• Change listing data
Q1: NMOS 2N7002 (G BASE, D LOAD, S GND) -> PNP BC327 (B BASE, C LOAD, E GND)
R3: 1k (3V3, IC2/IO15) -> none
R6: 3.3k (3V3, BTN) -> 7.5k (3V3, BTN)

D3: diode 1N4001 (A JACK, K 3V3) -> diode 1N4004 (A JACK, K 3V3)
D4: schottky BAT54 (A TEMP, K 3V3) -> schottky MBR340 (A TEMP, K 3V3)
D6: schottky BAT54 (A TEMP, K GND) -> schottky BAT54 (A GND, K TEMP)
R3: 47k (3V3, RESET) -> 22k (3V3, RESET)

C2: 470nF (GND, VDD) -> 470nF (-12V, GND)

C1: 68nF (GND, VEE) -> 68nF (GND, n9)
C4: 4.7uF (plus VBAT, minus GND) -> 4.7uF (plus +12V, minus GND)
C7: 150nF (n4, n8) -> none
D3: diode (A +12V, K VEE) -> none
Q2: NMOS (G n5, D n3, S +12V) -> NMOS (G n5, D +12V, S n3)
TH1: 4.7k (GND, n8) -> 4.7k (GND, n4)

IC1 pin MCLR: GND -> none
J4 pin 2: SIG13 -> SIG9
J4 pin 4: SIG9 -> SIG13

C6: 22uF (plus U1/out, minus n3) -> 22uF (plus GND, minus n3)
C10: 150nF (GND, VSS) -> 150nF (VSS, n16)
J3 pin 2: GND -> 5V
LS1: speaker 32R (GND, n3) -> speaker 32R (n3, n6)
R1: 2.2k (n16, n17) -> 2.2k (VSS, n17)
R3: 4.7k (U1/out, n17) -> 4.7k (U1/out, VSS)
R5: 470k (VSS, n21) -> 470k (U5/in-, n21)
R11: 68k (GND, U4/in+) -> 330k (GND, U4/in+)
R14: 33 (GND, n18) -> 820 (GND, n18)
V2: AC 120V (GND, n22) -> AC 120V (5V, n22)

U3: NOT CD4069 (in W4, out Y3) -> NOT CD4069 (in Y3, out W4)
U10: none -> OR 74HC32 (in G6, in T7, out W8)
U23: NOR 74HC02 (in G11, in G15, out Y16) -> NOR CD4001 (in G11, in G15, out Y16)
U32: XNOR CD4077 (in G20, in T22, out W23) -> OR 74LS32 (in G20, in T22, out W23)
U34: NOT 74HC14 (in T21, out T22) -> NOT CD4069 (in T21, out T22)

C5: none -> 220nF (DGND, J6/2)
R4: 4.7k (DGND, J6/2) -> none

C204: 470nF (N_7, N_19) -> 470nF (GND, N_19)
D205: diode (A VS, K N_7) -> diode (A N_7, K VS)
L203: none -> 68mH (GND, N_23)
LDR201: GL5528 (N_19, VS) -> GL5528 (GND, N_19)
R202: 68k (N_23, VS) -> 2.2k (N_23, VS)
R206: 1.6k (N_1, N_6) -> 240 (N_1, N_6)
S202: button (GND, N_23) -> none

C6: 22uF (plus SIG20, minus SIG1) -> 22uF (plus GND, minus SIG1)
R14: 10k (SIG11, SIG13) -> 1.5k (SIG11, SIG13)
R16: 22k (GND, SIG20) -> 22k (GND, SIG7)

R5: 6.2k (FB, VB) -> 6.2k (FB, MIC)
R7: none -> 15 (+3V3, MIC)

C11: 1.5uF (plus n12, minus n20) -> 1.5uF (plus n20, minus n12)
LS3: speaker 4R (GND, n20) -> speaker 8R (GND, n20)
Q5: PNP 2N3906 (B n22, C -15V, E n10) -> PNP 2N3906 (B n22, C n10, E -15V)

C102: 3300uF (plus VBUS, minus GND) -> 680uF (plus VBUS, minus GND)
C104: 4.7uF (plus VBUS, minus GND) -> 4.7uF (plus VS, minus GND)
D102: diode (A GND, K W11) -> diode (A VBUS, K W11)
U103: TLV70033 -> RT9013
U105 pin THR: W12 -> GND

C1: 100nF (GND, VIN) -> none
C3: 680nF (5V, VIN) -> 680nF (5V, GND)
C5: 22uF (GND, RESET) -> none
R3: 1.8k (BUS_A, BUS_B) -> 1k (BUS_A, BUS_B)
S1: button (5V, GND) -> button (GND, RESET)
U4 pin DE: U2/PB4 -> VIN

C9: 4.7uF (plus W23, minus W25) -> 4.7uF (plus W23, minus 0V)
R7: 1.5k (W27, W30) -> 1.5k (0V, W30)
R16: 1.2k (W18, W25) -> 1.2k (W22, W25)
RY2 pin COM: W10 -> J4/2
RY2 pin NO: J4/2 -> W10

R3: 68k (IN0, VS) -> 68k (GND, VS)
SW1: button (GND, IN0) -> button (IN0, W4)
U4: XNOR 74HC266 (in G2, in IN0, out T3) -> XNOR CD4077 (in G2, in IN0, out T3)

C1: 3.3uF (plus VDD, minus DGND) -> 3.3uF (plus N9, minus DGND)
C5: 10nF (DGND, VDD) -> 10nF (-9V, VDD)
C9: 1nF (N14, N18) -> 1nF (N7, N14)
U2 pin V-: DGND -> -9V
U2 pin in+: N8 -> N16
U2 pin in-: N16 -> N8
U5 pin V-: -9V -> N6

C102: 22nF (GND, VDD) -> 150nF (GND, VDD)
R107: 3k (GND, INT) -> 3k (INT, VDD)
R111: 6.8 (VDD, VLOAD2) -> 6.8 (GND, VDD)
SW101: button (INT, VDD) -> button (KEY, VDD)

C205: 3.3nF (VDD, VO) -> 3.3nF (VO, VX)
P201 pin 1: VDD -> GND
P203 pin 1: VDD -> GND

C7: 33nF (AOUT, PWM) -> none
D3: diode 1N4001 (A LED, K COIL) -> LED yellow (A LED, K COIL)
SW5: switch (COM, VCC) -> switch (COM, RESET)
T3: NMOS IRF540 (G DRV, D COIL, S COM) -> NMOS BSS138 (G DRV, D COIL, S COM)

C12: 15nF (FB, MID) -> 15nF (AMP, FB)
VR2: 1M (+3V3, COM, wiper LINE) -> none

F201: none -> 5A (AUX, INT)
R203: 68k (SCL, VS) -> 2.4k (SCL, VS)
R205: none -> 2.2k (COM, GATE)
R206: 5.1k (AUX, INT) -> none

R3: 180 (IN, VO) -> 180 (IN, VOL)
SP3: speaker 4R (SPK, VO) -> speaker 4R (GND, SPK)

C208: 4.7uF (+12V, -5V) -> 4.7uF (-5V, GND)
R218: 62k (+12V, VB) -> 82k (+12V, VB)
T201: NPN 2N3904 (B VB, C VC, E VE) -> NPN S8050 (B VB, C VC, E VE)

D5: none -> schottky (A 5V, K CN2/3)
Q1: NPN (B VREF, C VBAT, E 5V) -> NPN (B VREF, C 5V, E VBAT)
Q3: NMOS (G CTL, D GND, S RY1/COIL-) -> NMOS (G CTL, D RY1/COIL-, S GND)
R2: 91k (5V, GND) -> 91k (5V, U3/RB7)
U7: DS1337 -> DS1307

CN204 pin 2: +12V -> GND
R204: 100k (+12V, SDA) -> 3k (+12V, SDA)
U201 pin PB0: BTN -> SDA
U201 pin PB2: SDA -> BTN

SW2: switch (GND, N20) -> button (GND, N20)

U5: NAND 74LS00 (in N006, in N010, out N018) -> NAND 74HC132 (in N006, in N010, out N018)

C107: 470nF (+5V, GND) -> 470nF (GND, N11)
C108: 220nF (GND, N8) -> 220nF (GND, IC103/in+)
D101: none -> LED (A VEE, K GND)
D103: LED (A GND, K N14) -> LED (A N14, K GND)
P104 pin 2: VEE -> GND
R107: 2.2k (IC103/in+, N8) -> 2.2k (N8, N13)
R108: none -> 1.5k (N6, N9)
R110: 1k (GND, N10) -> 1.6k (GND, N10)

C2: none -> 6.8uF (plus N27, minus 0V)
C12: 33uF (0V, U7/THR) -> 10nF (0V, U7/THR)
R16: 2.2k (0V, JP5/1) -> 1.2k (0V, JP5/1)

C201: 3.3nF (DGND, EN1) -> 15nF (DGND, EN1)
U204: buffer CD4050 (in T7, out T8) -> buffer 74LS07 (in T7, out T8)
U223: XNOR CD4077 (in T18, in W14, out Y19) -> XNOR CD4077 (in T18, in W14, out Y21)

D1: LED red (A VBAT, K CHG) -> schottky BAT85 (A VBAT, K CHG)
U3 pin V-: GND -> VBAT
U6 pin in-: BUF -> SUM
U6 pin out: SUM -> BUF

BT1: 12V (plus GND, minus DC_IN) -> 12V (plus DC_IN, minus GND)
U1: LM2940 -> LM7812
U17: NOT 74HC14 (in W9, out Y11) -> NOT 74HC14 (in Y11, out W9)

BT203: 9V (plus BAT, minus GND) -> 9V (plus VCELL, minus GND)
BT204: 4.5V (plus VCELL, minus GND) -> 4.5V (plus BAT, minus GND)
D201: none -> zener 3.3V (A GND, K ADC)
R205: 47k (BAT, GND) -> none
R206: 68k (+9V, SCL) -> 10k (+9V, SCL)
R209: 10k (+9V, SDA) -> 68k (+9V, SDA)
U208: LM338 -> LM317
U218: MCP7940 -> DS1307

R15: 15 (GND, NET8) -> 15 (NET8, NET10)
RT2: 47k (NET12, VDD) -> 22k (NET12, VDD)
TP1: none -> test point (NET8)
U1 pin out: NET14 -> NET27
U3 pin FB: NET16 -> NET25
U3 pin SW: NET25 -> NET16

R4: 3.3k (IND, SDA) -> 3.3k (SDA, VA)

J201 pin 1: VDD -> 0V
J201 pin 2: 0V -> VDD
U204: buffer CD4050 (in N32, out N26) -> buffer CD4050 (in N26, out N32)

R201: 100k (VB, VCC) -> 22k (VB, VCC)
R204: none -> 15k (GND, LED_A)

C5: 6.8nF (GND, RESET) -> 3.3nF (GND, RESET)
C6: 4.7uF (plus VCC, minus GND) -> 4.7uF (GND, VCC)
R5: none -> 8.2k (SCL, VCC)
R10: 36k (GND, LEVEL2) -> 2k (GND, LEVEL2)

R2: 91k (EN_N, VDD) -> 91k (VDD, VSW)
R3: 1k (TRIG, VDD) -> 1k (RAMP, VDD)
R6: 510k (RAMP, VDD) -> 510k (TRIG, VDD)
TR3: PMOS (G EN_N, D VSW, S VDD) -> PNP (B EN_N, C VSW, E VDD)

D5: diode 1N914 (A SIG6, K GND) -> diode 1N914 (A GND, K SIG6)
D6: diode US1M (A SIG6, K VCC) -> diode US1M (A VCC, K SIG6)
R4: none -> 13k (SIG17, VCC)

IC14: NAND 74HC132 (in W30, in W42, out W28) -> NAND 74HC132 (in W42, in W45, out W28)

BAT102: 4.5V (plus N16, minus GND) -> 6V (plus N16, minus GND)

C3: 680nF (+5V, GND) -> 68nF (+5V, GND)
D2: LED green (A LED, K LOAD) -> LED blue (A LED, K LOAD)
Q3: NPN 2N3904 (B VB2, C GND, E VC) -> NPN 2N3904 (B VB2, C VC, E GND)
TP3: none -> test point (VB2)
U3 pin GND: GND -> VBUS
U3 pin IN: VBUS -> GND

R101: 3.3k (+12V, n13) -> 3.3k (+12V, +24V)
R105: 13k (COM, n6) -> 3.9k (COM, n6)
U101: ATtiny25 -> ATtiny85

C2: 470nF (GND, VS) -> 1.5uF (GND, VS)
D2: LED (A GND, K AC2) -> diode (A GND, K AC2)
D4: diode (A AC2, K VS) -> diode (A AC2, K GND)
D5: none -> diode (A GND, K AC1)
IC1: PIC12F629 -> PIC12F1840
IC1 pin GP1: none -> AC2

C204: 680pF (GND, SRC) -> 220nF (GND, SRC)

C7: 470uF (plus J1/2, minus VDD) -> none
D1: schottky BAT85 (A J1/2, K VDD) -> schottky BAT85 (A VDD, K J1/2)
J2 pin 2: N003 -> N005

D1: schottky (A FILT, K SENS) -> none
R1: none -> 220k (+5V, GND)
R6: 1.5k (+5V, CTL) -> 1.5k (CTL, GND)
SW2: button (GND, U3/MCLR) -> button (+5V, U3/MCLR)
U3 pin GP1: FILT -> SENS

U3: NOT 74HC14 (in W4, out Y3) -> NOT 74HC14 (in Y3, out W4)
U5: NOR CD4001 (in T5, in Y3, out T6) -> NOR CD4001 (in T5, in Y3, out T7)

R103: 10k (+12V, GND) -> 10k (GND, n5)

• Work task
Print exactly the lines above from the one with "C108: 220nF (GND, N8)" to the one with "R108: none -> 1.5k (N6, N9)", including both.

• Reply to the task
C108: 220nF (GND, N8) -> 220nF (GND, IC103/in+)
D101: none -> LED (A VEE, K GND)
D103: LED (A GND, K N14) -> LED (A N14, K GND)
P104 pin 2: VEE -> GND
R107: 2.2k (IC103/in+, N8) -> 2.2k (N8, N13)
R108: none -> 1.5k (N6, N9)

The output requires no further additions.